- [Try it]
Please give back each line below unchanged; none of the pictures should appear.

- [Records for this exercise]
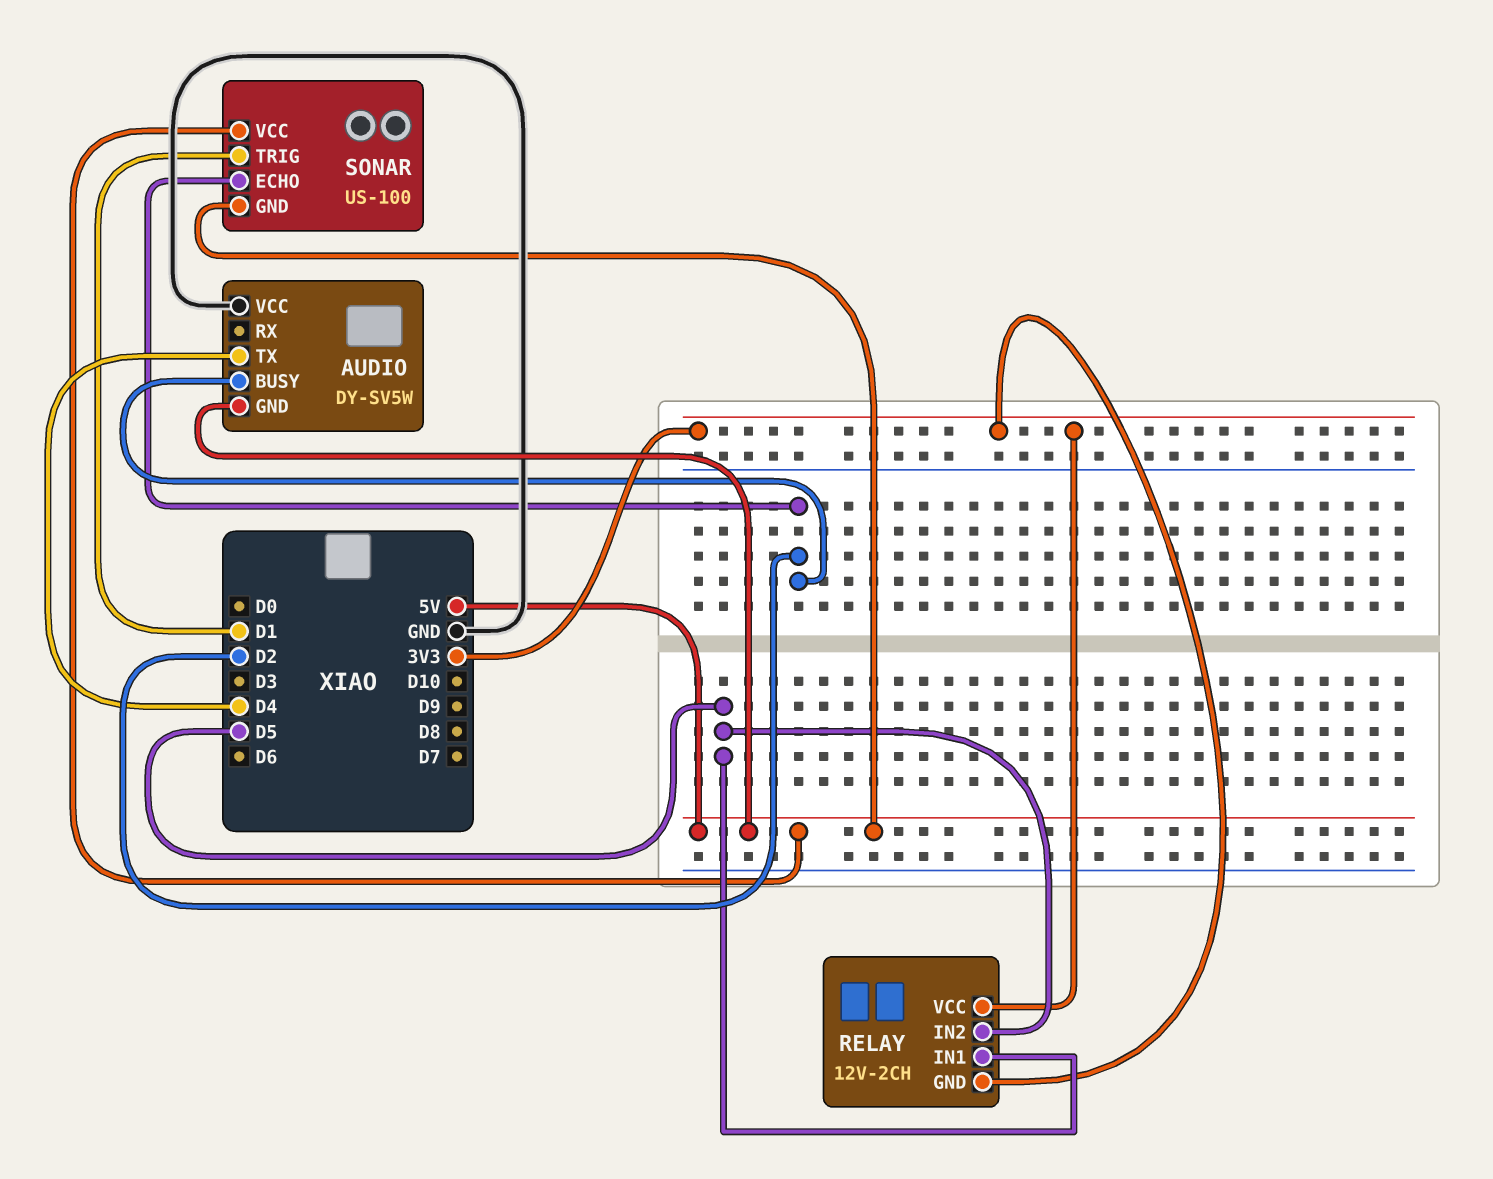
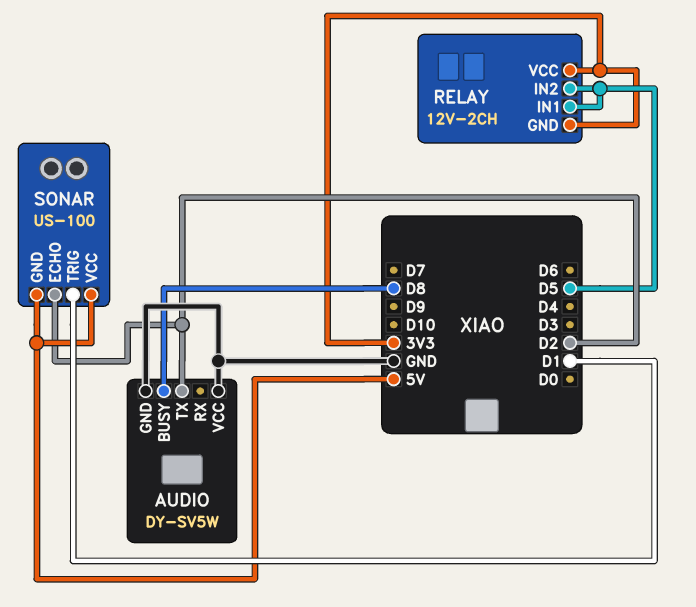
AUDIO pin BUSY: D2 -> D8
AUDIO pin GND: 5V -> GND
AUDIO pin TX: D4 -> D2

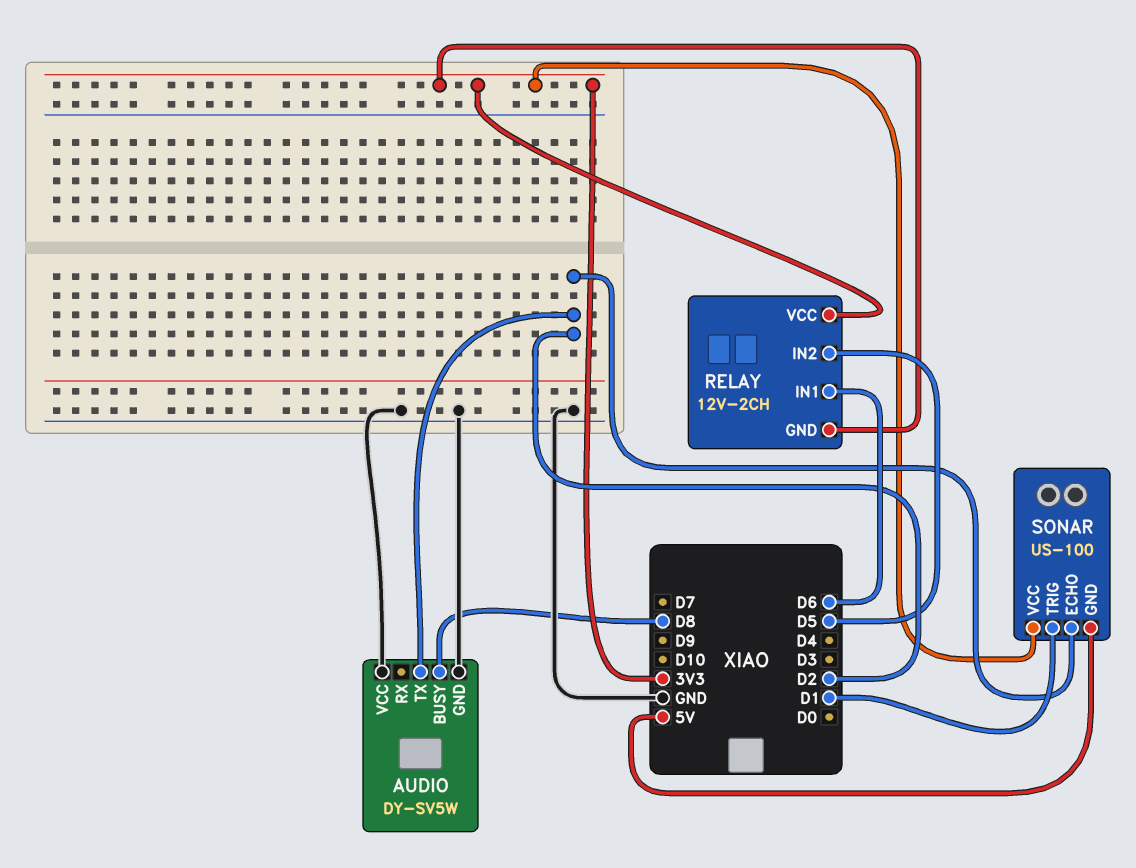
RELAY pin IN1: D5 -> D6
SONAR pin VCC: 5V -> 3V3

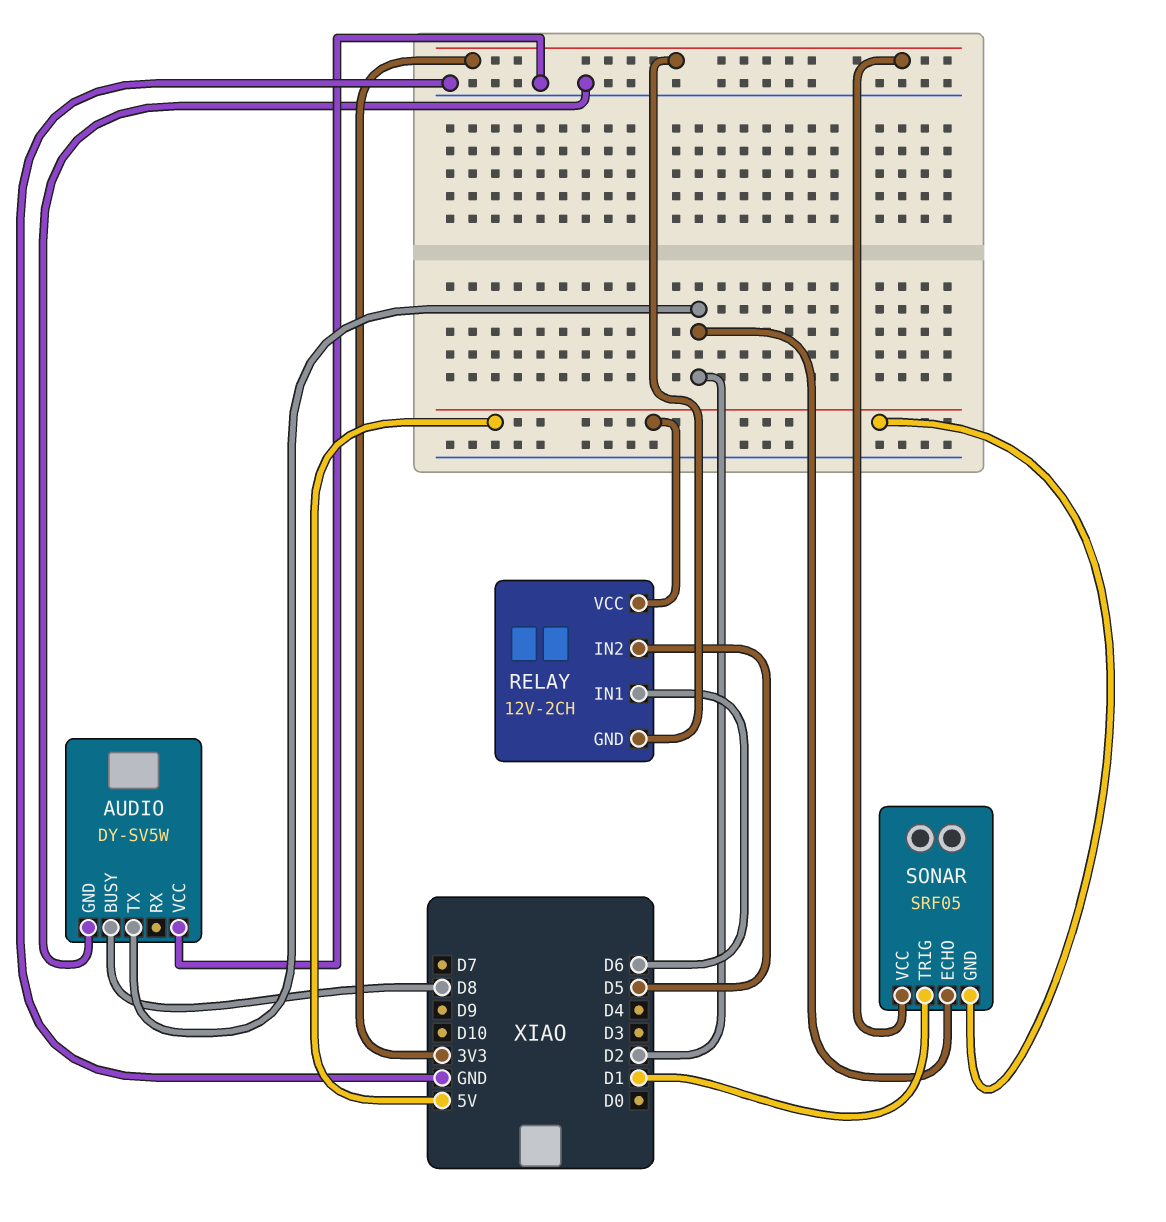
RELAY pin VCC: 3V3 -> 5V
SONAR: US-100 -> SRF05

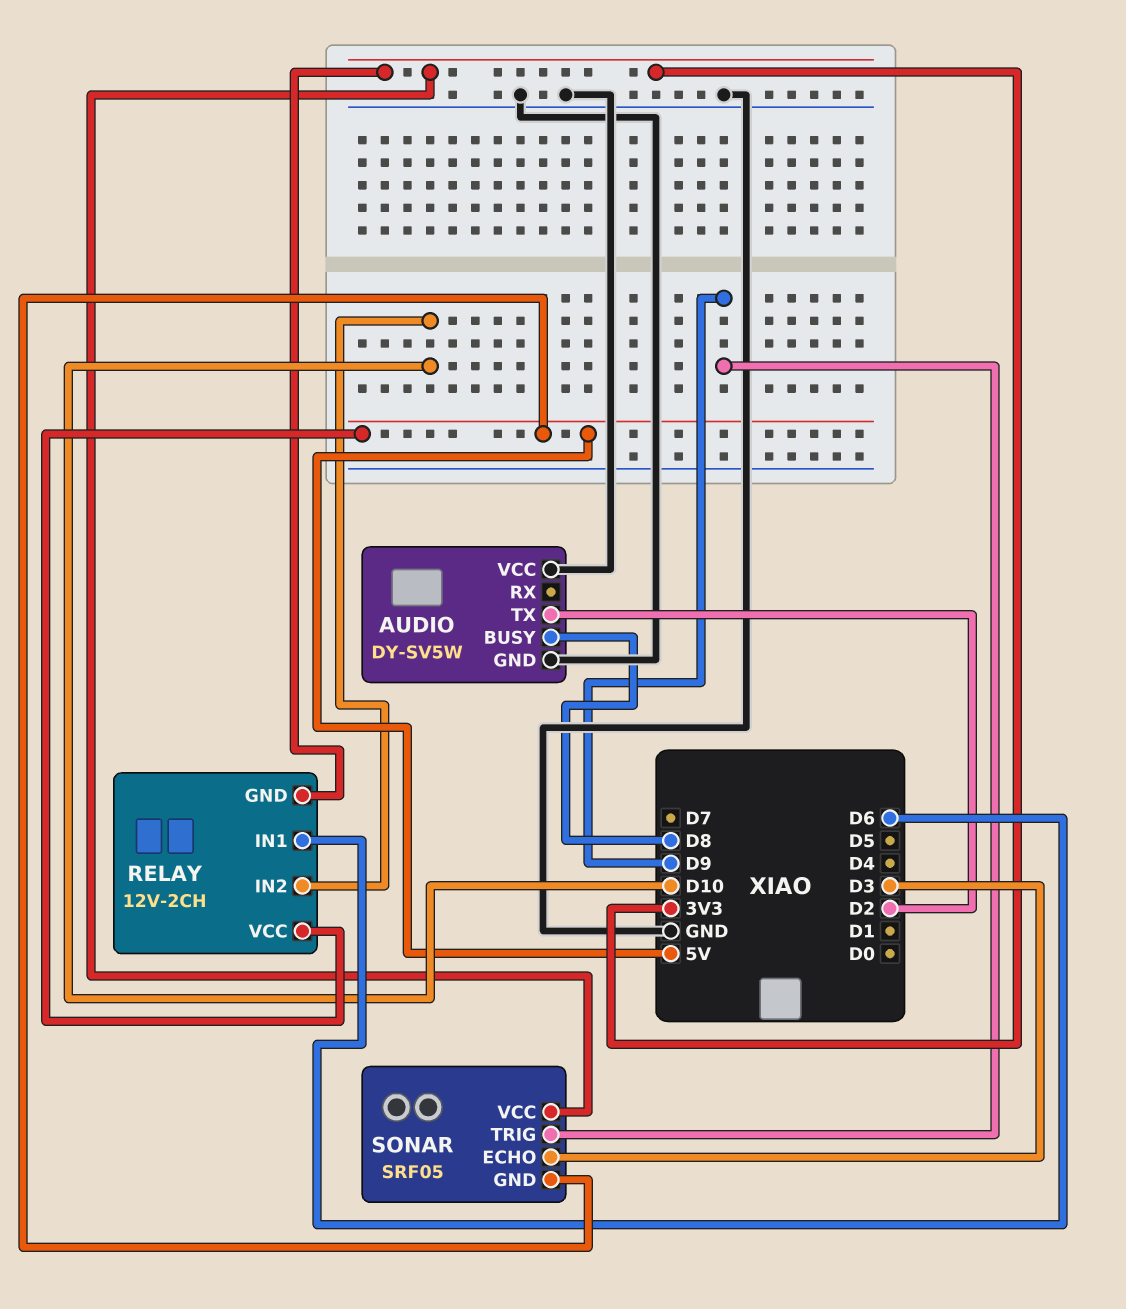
RELAY pin IN2: D5 -> D10
SONAR pin ECHO: D2 -> D3
SONAR pin TRIG: D1 -> D9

- [Output]
AUDIO pin BUSY: D2 -> D8
AUDIO pin GND: 5V -> GND
AUDIO pin TX: D4 -> D2

RELAY pin IN1: D5 -> D6
SONAR pin VCC: 5V -> 3V3

RELAY pin VCC: 3V3 -> 5V
SONAR: US-100 -> SRF05

RELAY pin IN2: D5 -> D10
SONAR pin ECHO: D2 -> D3
SONAR pin TRIG: D1 -> D9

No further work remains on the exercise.